Locate the word "none" in the data below, then copy every line that holds it.

▶ DATA SUPPLIED
# # #
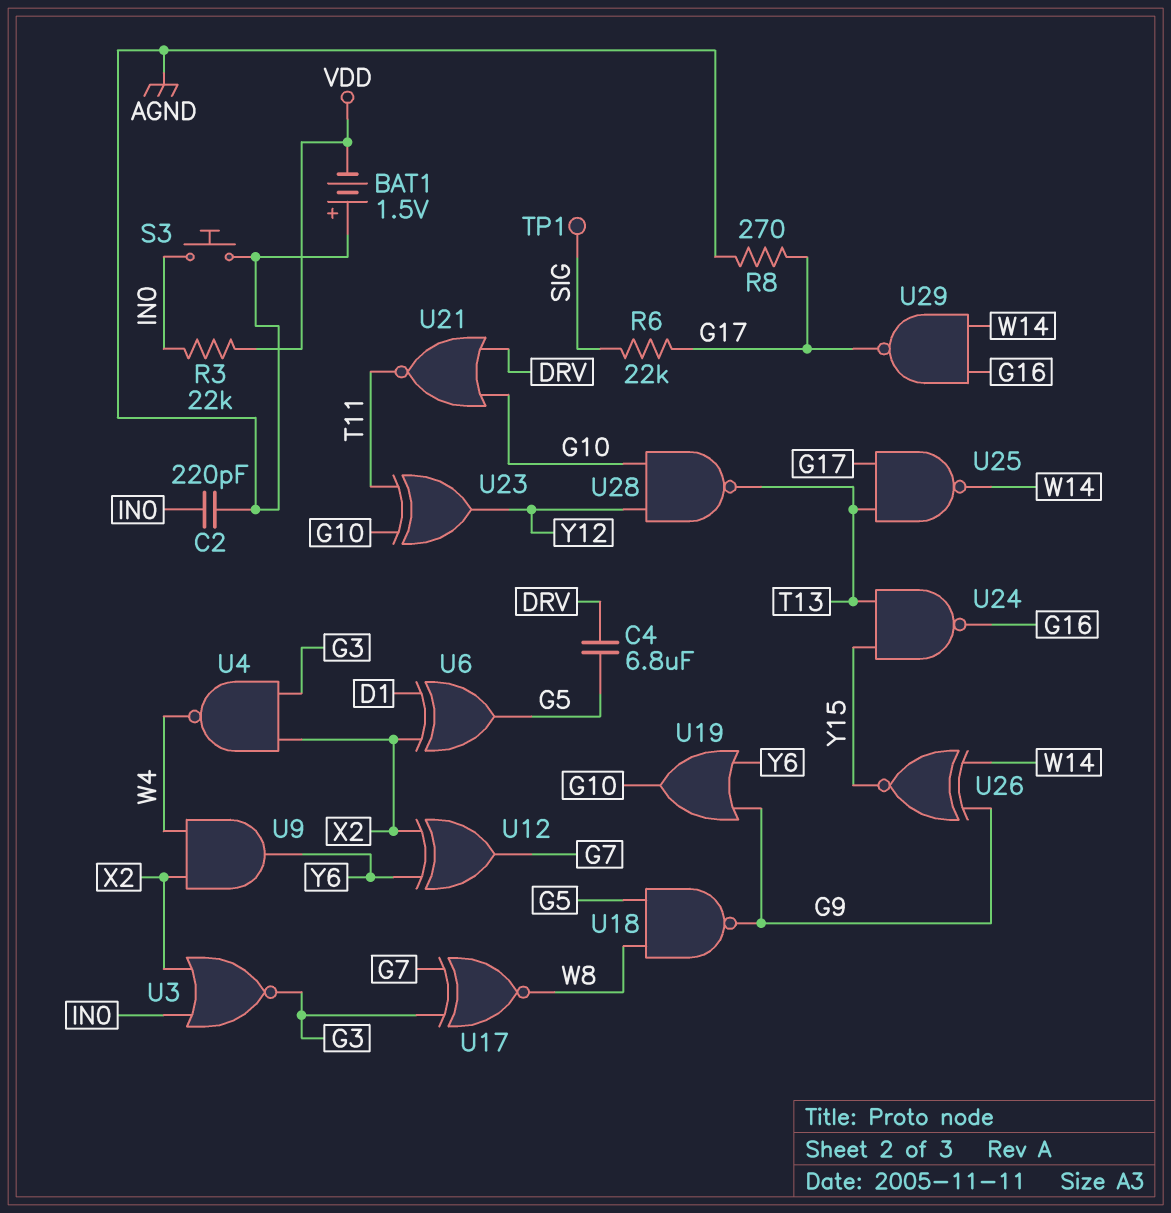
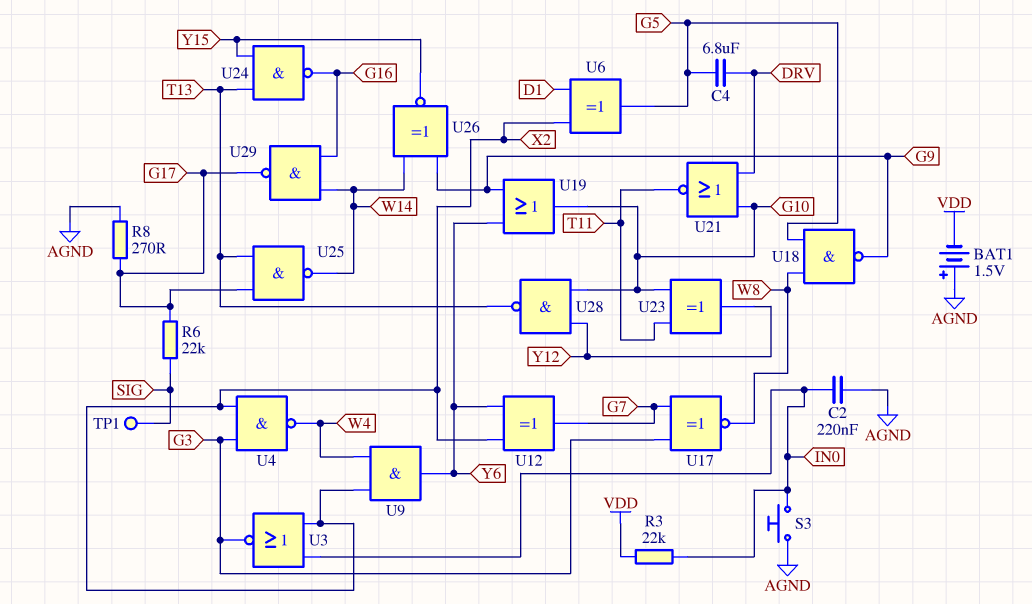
C2: 220pF (AGND, IN0) -> 220nF (AGND, IN0)

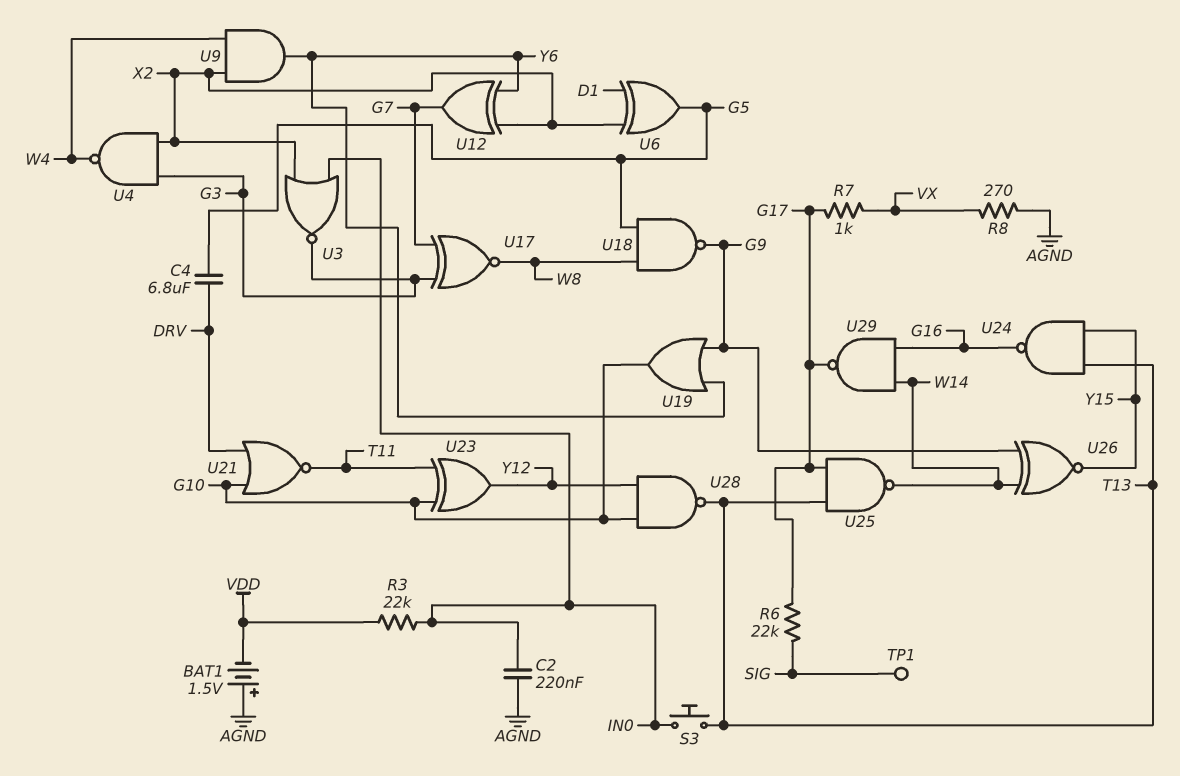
R7: none -> 1k (G17, VX)
R8: 270 (AGND, G17) -> 270 (AGND, VX)
S3: button (AGND, IN0) -> button (IN0, T13)

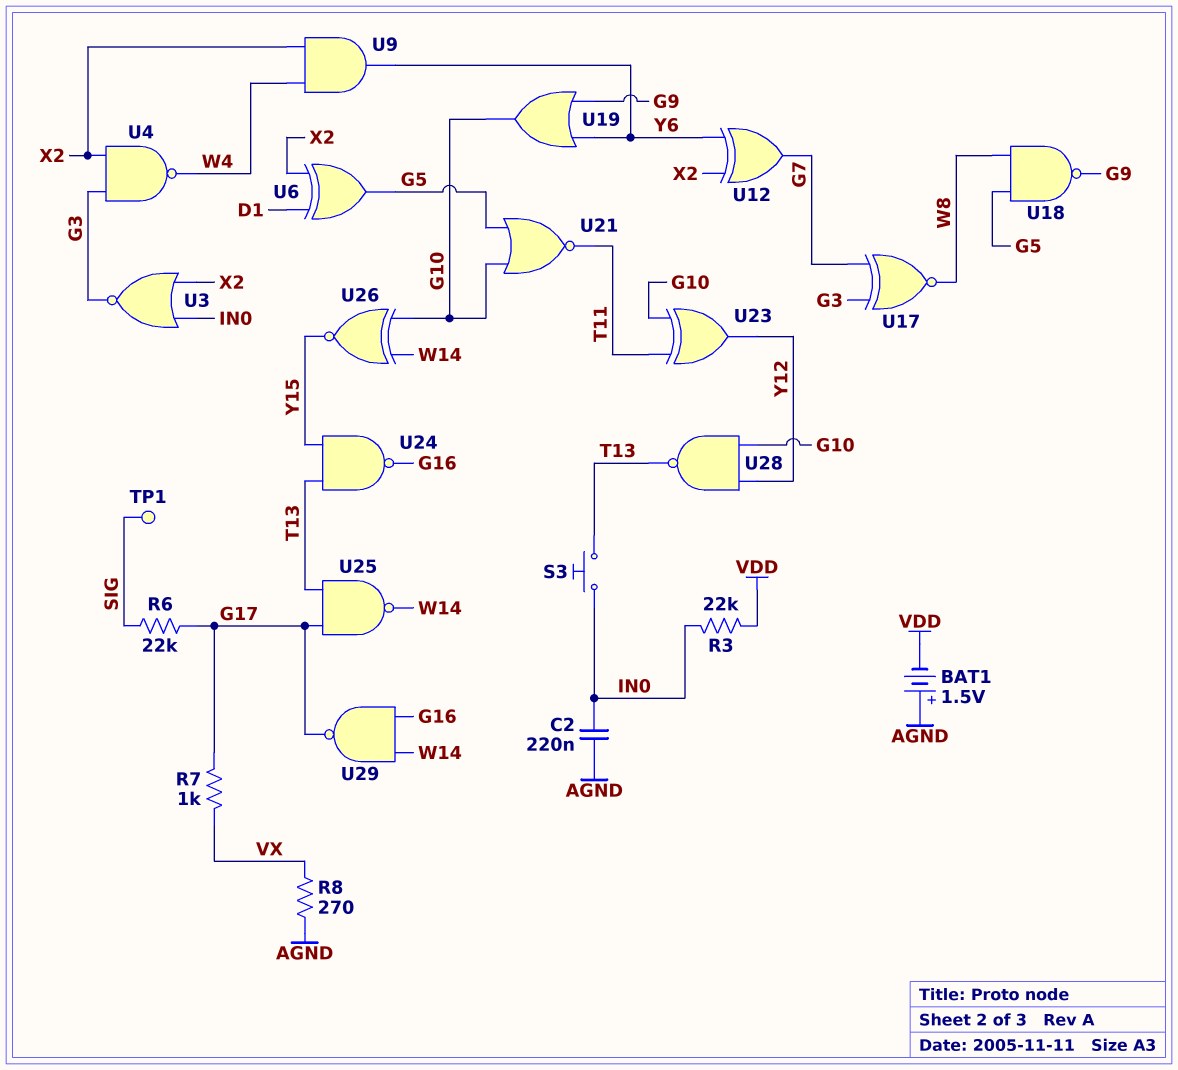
C4: 6.8uF (DRV, G5) -> none
U21: NOR (in DRV, in G10, out T11) -> NOR (in G5, in G10, out T11)
U26: XNOR (in G9, in W14, out Y15) -> XNOR (in G10, in W14, out Y15)

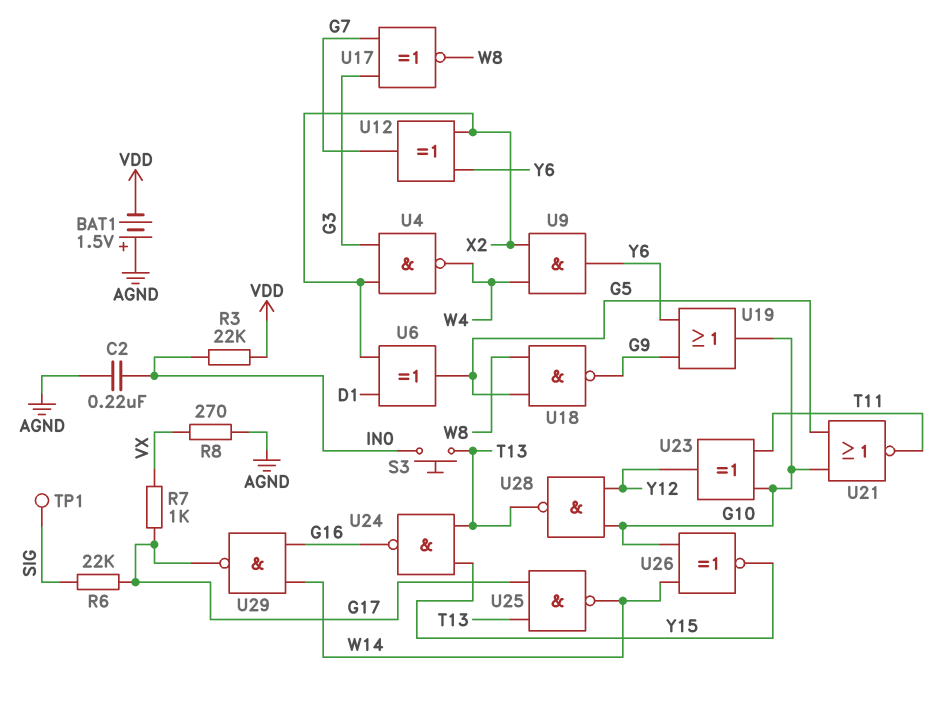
U3: NOR (in IN0, in X2, out G3) -> none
# # #
▶ SOLVED EXERCISE
R7: none -> 1k (G17, VX)
C4: 6.8uF (DRV, G5) -> none
U3: NOR (in IN0, in X2, out G3) -> none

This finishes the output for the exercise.